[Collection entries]
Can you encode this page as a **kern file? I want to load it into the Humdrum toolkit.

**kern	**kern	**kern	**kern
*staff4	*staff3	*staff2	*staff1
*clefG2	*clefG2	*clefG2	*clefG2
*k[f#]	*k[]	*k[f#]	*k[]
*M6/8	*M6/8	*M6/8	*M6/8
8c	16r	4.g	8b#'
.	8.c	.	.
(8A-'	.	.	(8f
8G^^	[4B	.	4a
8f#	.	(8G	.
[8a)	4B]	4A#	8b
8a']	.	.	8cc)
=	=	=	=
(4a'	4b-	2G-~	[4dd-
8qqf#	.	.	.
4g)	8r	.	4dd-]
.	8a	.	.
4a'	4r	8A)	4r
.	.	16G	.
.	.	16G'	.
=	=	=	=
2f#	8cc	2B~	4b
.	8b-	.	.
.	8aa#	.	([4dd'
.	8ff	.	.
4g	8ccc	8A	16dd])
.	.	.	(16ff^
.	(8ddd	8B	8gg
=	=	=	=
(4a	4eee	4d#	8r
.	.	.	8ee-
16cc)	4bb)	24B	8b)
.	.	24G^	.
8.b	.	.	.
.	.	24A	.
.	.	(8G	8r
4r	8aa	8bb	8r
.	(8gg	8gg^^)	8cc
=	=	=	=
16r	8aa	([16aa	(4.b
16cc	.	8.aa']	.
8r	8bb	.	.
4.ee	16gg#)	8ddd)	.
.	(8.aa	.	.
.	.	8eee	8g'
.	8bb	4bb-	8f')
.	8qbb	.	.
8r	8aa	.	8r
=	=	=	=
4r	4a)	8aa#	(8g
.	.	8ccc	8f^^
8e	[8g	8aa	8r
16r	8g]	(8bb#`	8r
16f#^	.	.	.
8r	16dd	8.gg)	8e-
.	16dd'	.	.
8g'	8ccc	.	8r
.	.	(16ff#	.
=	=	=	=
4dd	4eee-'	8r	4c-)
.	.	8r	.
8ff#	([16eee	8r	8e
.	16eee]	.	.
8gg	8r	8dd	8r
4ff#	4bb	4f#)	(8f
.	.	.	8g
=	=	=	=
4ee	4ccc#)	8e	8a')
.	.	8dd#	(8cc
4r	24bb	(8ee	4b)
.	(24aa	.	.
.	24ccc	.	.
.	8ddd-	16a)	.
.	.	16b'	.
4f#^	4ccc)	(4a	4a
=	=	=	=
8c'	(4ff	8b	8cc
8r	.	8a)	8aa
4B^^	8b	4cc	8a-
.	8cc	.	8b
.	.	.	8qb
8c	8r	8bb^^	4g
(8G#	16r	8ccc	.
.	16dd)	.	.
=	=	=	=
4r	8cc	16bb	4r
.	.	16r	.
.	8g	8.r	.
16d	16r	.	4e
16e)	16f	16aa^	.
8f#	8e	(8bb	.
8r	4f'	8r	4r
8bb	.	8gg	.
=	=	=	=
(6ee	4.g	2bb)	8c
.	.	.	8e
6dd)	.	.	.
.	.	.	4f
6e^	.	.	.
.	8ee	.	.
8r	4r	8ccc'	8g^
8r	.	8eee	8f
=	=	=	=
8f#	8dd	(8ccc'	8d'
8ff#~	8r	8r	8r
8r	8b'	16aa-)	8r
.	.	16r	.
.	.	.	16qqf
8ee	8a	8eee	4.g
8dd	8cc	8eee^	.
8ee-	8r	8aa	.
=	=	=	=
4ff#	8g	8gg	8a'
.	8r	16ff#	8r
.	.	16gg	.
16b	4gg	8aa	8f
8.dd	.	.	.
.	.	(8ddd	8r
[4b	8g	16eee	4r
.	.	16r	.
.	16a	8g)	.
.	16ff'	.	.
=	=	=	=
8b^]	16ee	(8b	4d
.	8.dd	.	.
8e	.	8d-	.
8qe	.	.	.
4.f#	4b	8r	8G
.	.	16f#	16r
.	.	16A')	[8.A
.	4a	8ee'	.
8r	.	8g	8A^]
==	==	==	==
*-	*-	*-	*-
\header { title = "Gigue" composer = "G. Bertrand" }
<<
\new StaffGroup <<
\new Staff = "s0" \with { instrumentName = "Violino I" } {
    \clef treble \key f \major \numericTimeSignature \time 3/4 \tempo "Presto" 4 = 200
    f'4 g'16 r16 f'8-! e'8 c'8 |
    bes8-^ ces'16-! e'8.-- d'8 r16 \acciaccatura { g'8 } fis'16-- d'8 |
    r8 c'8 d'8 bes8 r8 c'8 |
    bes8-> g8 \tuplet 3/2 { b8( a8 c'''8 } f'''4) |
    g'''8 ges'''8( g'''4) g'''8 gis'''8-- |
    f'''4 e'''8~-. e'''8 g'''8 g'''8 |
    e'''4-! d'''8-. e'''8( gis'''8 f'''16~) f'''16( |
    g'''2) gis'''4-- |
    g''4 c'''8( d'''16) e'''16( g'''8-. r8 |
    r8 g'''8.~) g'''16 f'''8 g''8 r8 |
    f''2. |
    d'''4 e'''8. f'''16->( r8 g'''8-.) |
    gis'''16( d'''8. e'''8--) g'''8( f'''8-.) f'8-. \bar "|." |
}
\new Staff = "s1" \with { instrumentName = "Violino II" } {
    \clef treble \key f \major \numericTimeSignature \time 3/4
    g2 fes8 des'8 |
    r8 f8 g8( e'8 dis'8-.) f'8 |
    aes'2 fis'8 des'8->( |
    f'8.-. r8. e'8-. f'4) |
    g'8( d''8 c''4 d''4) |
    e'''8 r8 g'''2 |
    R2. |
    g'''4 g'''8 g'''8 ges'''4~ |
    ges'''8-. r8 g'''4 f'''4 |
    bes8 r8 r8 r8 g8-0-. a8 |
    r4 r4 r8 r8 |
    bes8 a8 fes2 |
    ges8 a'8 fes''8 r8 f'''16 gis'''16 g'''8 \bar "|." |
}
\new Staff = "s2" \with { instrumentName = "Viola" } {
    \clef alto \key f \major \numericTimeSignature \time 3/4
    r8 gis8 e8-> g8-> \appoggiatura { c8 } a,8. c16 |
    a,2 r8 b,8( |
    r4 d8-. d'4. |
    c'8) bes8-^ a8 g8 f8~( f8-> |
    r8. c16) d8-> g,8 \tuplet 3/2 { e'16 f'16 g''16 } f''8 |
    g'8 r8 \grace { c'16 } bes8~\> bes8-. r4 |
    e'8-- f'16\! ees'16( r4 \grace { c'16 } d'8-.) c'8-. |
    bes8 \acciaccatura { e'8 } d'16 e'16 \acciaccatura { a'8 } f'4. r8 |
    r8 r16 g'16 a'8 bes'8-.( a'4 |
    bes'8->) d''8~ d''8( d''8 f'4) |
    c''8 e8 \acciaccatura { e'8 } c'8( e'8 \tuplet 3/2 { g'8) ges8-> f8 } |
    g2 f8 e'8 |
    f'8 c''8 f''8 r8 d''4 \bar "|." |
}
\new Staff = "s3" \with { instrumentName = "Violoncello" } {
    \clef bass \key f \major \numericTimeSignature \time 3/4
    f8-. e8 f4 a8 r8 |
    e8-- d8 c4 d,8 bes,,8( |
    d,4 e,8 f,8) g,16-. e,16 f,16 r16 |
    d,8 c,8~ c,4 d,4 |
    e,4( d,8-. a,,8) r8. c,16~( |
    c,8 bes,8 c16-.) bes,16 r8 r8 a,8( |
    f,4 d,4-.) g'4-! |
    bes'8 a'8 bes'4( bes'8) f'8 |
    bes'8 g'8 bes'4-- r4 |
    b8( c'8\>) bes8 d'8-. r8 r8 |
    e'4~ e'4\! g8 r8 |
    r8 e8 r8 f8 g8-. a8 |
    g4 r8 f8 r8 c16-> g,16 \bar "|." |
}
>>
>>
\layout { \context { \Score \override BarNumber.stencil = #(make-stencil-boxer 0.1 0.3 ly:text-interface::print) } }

## Given exercise:
How many lines in the rows contain the string "time", with case counting? Give only the number.

## Solution to the exercise:
4